# [Consegna]
Estrai dalle voci ogni riga che contiene la stringa "instrumentName", distinguendo tra maiuscole e minuscole.

# [Dati disponibili]
--

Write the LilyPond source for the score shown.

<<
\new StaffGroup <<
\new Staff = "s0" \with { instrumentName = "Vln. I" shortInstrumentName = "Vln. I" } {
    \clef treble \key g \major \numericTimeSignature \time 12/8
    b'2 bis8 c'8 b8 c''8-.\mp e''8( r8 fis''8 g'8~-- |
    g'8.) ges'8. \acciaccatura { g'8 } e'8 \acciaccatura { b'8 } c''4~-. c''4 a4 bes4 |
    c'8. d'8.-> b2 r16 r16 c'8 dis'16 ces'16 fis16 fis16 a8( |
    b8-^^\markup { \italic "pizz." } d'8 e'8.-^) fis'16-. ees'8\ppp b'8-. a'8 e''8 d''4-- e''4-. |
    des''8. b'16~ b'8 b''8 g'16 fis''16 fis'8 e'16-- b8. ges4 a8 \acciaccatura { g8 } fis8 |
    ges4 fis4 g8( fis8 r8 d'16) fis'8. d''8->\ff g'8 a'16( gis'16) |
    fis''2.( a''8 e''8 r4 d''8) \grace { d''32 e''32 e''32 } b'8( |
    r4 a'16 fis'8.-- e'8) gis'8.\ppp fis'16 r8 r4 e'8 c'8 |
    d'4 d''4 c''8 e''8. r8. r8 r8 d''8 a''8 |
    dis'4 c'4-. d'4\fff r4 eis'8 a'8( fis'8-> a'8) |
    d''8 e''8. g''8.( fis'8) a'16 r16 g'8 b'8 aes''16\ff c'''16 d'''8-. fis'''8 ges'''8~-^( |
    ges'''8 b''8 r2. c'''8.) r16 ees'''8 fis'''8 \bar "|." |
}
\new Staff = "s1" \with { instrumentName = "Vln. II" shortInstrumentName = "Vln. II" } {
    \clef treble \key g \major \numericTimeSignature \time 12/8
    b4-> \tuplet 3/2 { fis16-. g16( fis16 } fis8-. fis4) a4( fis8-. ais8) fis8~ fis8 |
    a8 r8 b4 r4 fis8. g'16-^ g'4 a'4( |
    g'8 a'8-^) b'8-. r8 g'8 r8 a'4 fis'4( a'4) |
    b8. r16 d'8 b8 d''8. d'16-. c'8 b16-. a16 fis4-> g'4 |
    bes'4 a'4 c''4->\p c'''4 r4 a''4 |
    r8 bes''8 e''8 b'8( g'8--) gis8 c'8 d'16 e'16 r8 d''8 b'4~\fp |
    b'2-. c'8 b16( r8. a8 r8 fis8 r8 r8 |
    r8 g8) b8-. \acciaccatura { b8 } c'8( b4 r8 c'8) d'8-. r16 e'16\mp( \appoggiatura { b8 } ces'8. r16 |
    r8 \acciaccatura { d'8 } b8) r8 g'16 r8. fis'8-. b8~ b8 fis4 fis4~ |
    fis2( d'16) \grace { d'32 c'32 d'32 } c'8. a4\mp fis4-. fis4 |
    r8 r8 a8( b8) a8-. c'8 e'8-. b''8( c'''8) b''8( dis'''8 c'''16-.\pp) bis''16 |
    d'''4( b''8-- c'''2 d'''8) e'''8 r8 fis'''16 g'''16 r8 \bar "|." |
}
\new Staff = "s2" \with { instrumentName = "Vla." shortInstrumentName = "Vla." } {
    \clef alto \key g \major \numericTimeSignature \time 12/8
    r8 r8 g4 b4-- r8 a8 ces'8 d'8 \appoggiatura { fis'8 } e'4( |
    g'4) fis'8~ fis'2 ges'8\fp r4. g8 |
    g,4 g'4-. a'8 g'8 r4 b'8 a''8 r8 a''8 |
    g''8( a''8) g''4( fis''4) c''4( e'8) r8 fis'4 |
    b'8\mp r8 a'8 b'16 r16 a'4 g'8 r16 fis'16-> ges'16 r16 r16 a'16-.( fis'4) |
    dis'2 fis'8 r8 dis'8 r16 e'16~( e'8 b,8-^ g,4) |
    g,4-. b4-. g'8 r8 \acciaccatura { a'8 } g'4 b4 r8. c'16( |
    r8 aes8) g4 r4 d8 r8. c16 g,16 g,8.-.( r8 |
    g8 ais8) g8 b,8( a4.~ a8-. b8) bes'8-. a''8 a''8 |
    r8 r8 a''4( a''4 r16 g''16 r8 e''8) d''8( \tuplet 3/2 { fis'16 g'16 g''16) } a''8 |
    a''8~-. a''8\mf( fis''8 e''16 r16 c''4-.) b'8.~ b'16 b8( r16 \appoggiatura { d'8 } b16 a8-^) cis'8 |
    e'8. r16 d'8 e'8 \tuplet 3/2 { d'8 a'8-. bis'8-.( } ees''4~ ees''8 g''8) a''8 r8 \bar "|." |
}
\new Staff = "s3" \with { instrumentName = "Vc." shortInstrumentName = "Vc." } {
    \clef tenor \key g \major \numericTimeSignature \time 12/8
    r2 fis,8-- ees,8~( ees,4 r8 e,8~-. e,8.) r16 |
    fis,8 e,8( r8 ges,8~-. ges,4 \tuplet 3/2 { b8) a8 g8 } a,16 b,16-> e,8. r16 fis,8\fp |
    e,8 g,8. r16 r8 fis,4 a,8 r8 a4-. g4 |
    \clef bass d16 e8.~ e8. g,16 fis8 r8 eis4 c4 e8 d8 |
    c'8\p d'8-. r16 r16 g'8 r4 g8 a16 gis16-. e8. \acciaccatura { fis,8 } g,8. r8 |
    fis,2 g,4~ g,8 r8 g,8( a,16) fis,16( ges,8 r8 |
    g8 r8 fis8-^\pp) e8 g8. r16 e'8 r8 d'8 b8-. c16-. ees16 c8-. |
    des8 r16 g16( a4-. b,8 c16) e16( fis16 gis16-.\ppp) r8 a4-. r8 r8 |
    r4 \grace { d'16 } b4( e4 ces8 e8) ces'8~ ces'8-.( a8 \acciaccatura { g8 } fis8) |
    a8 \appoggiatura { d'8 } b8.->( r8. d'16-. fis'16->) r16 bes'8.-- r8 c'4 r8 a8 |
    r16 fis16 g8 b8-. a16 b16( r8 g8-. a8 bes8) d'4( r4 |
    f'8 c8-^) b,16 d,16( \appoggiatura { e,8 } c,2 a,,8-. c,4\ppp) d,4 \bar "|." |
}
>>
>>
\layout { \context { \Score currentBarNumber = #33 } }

--

# [Soluzione]
\new Staff = "s0" \with { instrumentName = "Vln. I" shortInstrumentName = "Vln. I" } {
\new Staff = "s1" \with { instrumentName = "Vln. II" shortInstrumentName = "Vln. II" } {
\new Staff = "s2" \with { instrumentName = "Vla." shortInstrumentName = "Vla." } {
\new Staff = "s3" \with { instrumentName = "Vc." shortInstrumentName = "Vc." } {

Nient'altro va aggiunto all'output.